• _Exercise inputs_:
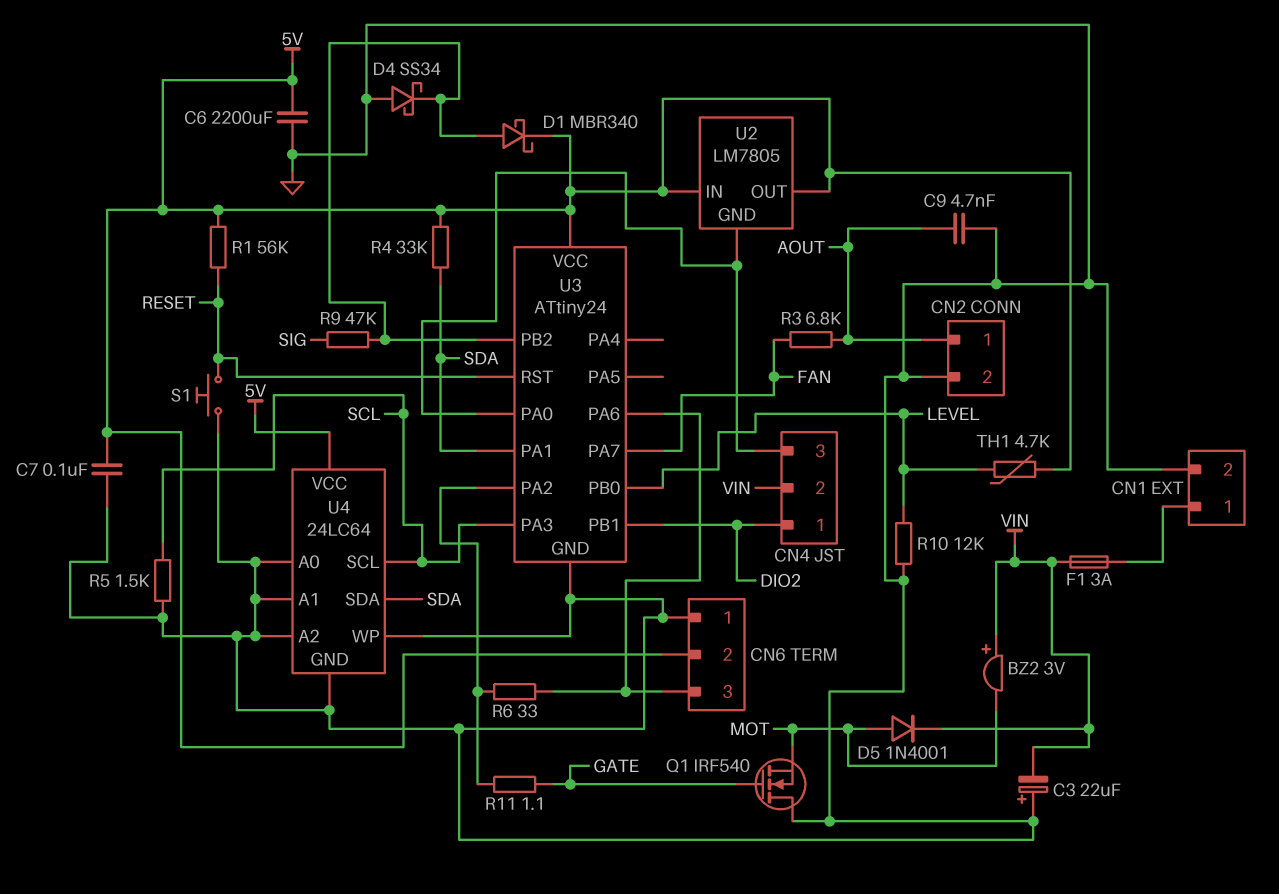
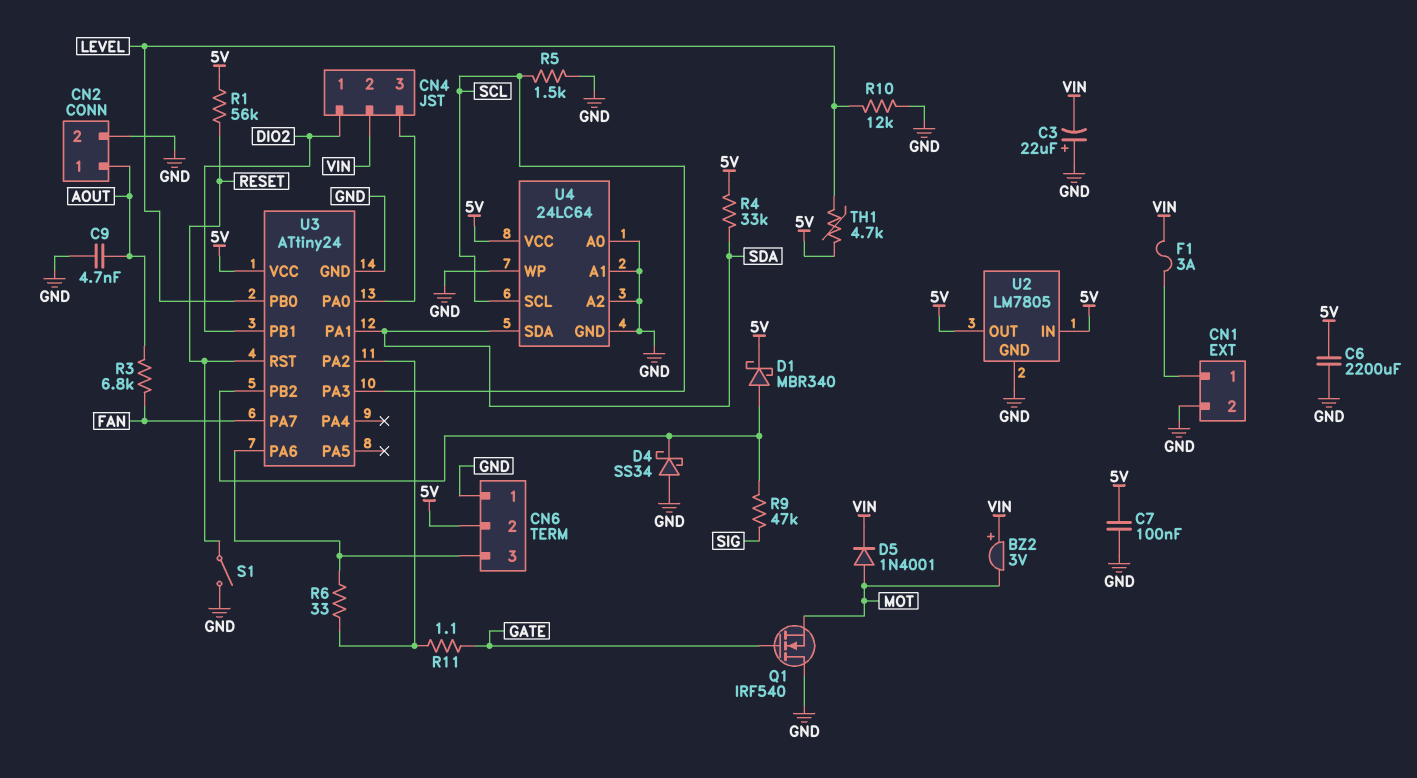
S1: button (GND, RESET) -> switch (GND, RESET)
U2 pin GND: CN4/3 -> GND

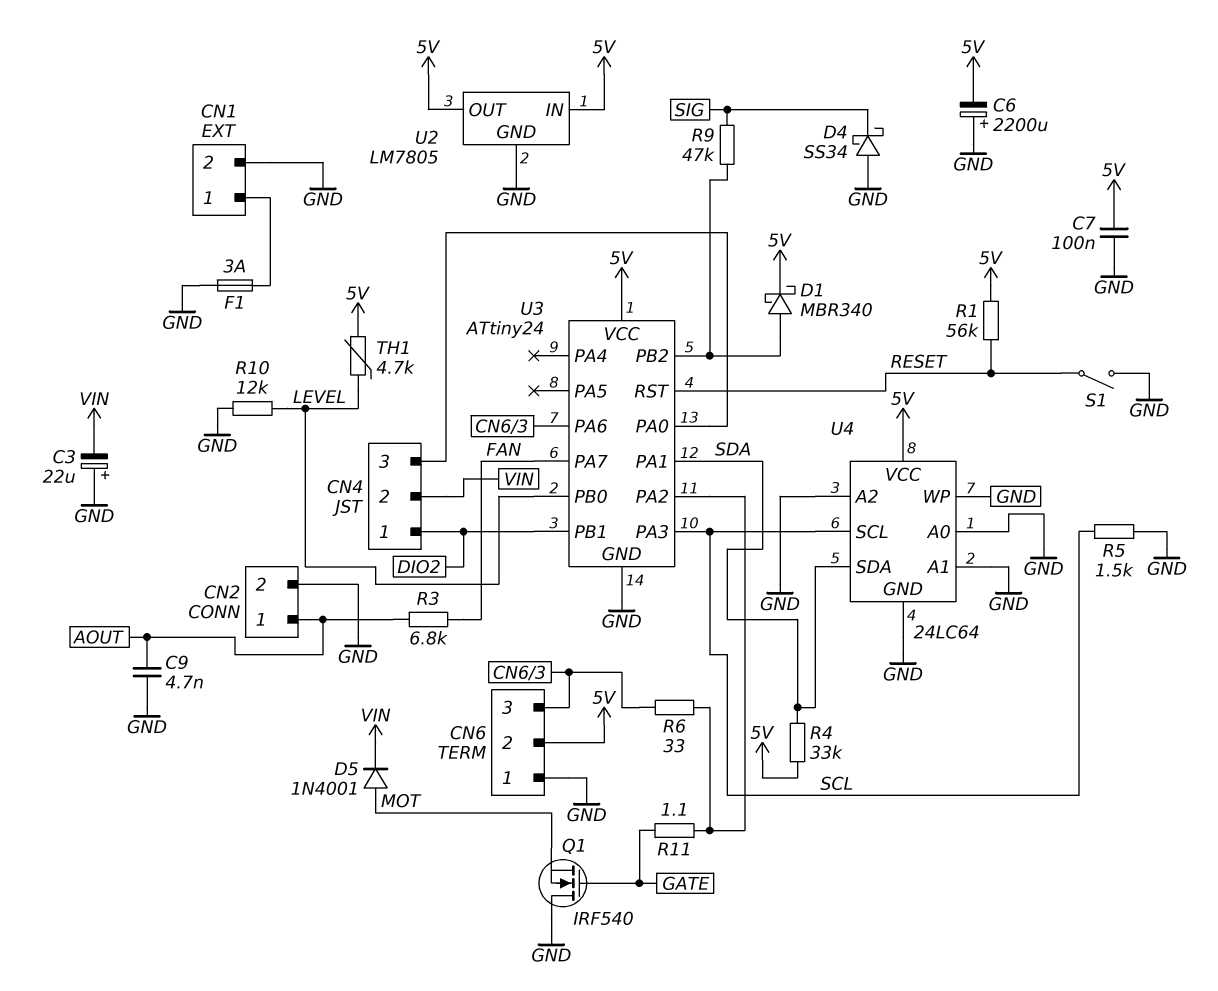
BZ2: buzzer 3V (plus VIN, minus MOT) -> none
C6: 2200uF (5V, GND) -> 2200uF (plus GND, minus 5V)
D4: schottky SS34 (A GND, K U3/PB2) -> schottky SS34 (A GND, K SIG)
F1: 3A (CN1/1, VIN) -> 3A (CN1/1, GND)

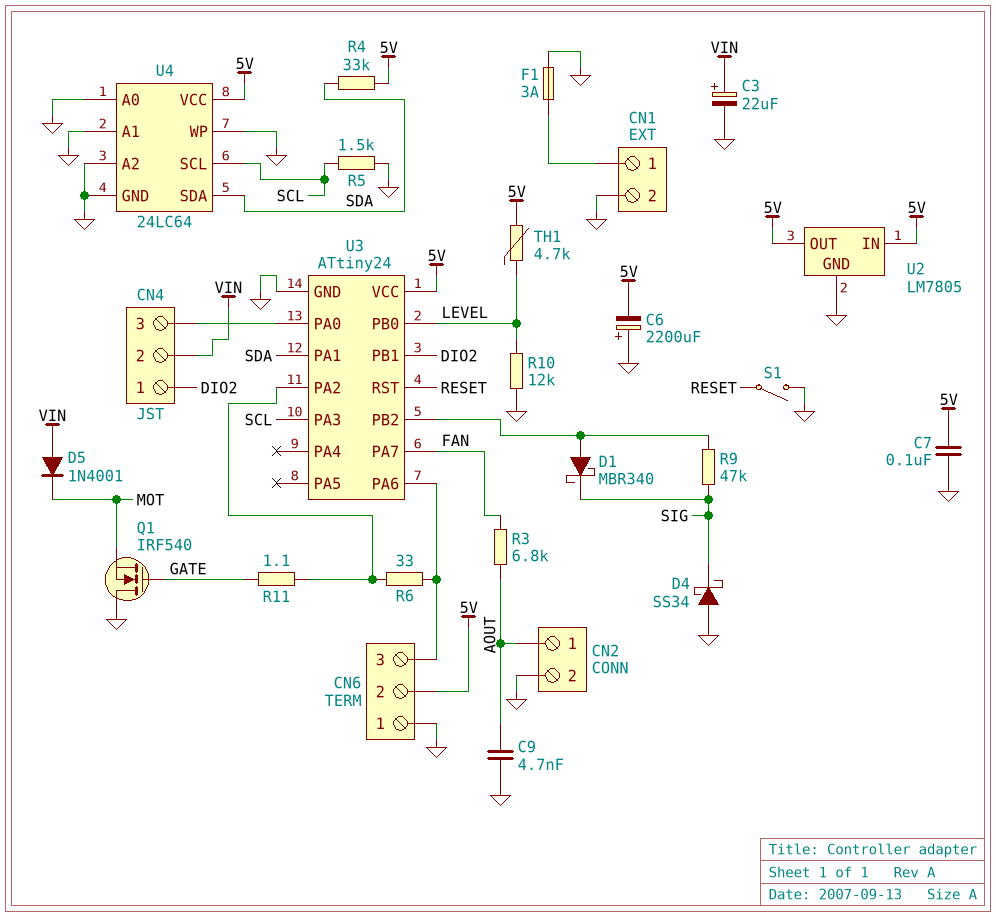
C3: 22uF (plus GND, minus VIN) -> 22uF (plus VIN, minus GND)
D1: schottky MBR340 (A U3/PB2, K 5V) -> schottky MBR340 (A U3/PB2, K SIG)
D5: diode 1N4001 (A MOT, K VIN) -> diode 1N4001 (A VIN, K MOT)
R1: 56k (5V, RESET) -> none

• _Work task_: All lines from the one containing "C6: 2200uF (5V, GND)" through the end of the data are to be written out exactly, with nothing added; skip the pictures.

• _Output for this exercise_:
C6: 2200uF (5V, GND) -> 2200uF (plus GND, minus 5V)
D4: schottky SS34 (A GND, K U3/PB2) -> schottky SS34 (A GND, K SIG)
F1: 3A (CN1/1, VIN) -> 3A (CN1/1, GND)

C3: 22uF (plus GND, minus VIN) -> 22uF (plus VIN, minus GND)
D1: schottky MBR340 (A U3/PB2, K 5V) -> schottky MBR340 (A U3/PB2, K SIG)
D5: diode 1N4001 (A MOT, K VIN) -> diode 1N4001 (A VIN, K MOT)
R1: 56k (5V, RESET) -> none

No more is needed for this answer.